To do
Should the word "board" occur in a line of the records, copy that line.

Material for this exercise
□ □ □ □
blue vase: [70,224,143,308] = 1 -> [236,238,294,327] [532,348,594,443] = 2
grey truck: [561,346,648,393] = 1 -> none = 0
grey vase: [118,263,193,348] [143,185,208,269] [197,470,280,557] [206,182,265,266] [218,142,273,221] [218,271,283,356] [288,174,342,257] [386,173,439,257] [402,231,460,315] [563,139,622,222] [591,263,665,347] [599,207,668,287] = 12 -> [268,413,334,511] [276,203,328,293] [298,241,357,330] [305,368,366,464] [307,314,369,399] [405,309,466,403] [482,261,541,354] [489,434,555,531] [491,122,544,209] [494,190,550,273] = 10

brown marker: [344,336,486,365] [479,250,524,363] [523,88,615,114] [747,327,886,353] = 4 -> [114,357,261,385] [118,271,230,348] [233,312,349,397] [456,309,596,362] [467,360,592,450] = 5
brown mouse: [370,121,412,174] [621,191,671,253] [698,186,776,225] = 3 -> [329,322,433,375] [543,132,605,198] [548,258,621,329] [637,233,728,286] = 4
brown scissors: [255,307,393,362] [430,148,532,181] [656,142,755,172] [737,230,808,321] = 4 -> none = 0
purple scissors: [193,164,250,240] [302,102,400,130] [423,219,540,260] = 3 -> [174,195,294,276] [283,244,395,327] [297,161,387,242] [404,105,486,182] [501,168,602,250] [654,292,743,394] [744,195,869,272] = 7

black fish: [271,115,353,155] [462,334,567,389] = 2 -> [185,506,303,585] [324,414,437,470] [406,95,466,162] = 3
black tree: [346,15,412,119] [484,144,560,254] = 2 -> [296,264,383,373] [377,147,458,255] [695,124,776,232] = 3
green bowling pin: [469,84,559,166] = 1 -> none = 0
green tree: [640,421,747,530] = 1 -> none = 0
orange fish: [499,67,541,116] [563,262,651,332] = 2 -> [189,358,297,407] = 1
□ □ □ □
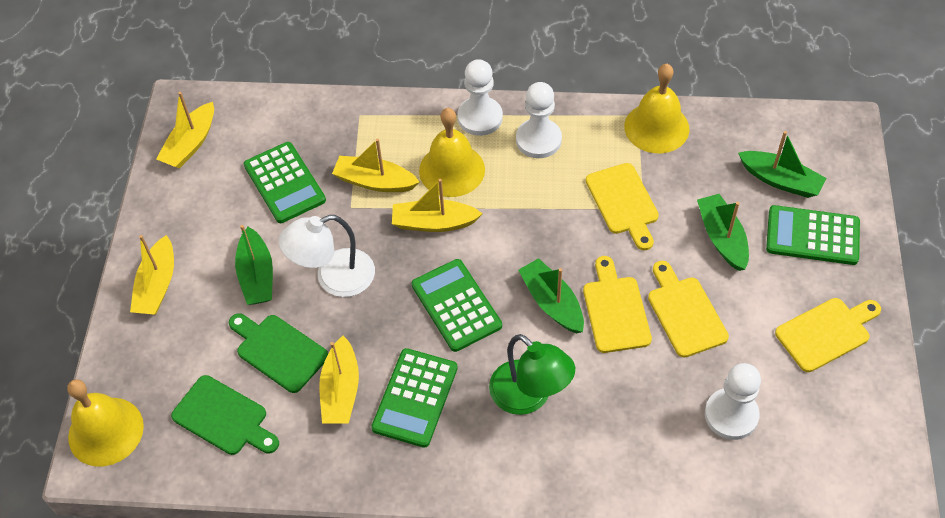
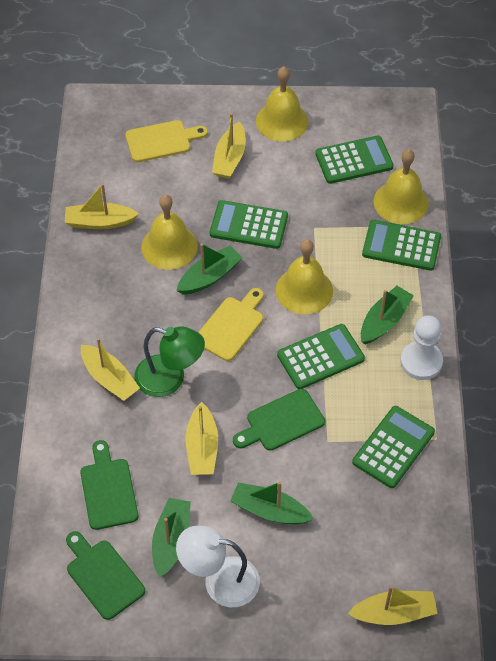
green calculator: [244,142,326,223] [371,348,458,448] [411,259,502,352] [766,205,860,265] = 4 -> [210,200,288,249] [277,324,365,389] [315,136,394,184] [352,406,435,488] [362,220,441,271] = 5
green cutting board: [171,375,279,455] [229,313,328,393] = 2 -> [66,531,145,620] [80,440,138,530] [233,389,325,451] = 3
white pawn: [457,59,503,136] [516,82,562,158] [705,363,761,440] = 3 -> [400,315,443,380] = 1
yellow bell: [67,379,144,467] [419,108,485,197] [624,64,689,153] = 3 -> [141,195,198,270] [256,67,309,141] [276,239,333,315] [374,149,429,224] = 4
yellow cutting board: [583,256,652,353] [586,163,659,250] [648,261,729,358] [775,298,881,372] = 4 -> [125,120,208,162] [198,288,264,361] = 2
□ □ □ □
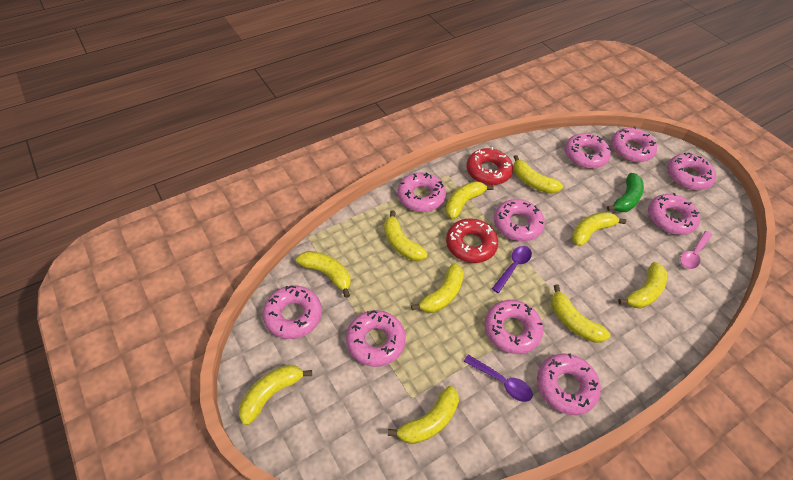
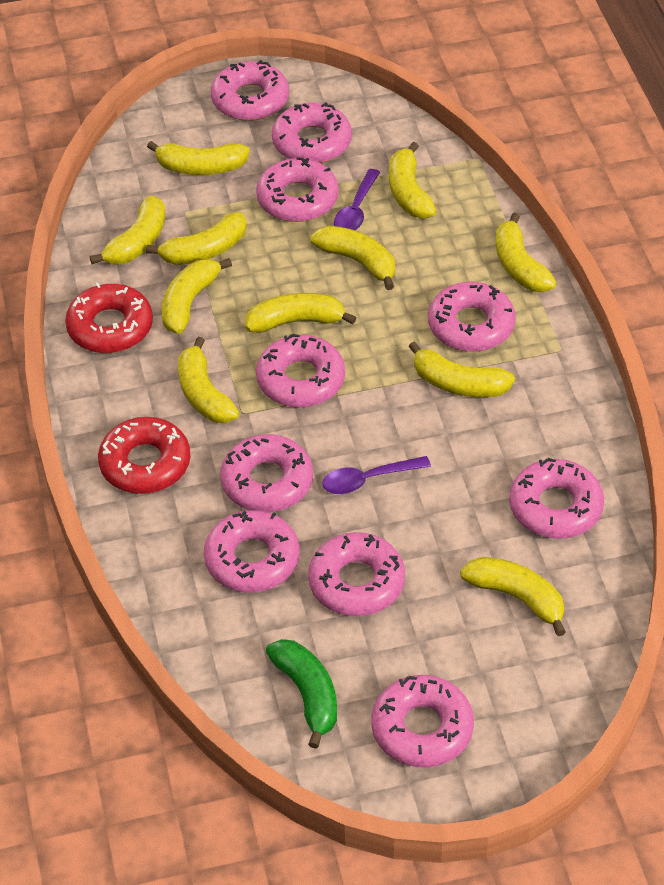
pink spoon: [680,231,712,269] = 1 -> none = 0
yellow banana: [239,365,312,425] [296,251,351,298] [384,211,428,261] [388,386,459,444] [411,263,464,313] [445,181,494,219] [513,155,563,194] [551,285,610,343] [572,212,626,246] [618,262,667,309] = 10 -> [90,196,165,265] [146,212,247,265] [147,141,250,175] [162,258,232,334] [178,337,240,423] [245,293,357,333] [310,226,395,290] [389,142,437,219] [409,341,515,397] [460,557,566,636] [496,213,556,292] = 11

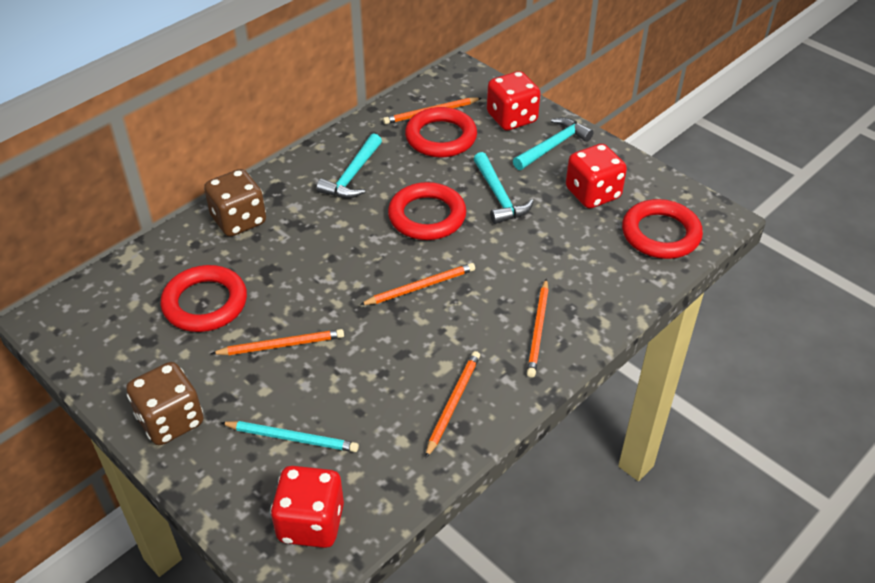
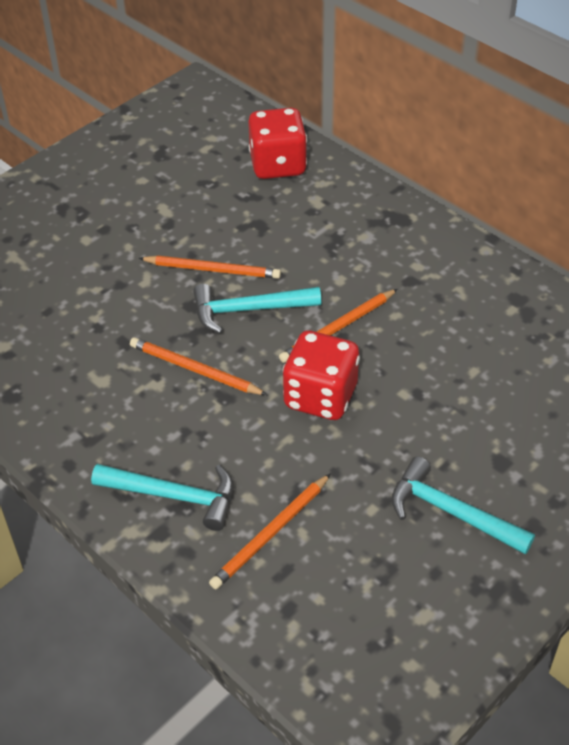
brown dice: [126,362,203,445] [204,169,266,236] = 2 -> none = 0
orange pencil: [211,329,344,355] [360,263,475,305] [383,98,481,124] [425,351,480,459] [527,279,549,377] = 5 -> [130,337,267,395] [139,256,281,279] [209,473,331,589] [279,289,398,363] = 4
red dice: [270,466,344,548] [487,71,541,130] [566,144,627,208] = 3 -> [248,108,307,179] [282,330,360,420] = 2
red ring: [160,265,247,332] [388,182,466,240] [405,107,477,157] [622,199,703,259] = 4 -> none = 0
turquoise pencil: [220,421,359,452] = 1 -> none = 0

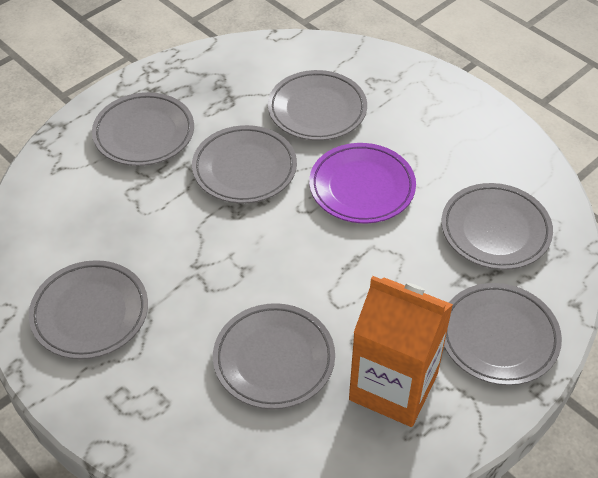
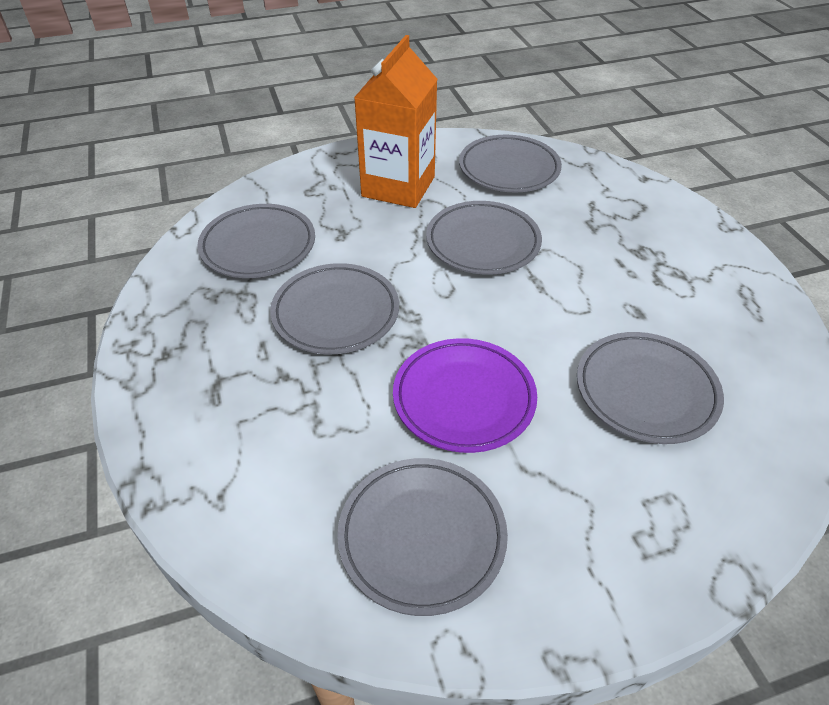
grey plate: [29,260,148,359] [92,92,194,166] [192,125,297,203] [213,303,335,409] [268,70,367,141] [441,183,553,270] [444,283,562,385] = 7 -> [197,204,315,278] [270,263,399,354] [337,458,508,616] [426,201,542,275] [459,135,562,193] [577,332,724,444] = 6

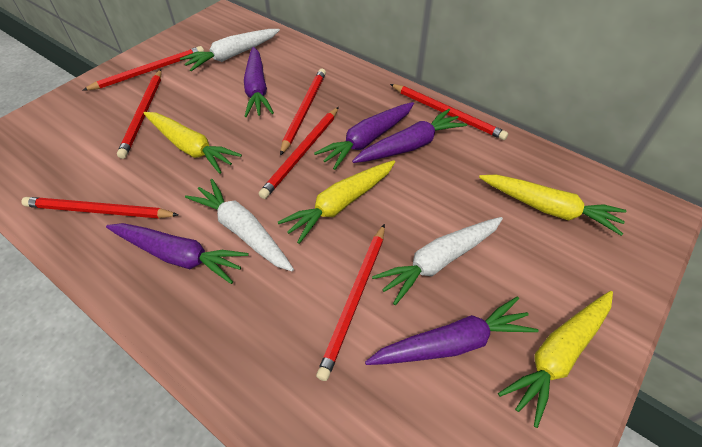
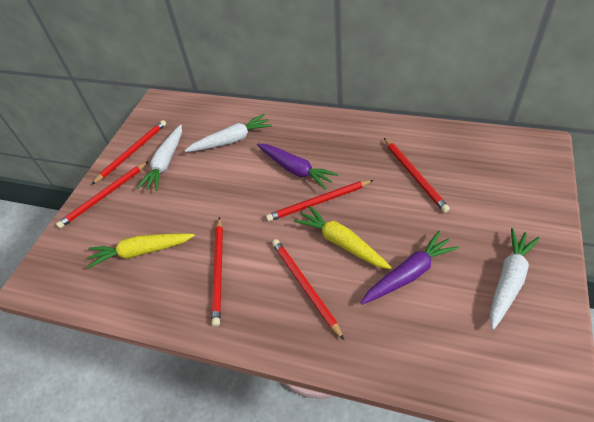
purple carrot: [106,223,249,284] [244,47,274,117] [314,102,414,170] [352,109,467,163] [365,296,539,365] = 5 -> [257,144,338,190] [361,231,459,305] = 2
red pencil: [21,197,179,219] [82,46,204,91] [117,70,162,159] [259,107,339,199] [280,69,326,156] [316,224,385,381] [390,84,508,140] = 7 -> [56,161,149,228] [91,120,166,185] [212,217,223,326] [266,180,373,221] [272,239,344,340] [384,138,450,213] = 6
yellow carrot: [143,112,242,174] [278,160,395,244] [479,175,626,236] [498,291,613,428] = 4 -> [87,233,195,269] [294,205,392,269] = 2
□ □ □ □
Written solution
green cutting board: [171,375,279,455] [229,313,328,393] = 2 -> [66,531,145,620] [80,440,138,530] [233,389,325,451] = 3
yellow cutting board: [583,256,652,353] [586,163,659,250] [648,261,729,358] [775,298,881,372] = 4 -> [125,120,208,162] [198,288,264,361] = 2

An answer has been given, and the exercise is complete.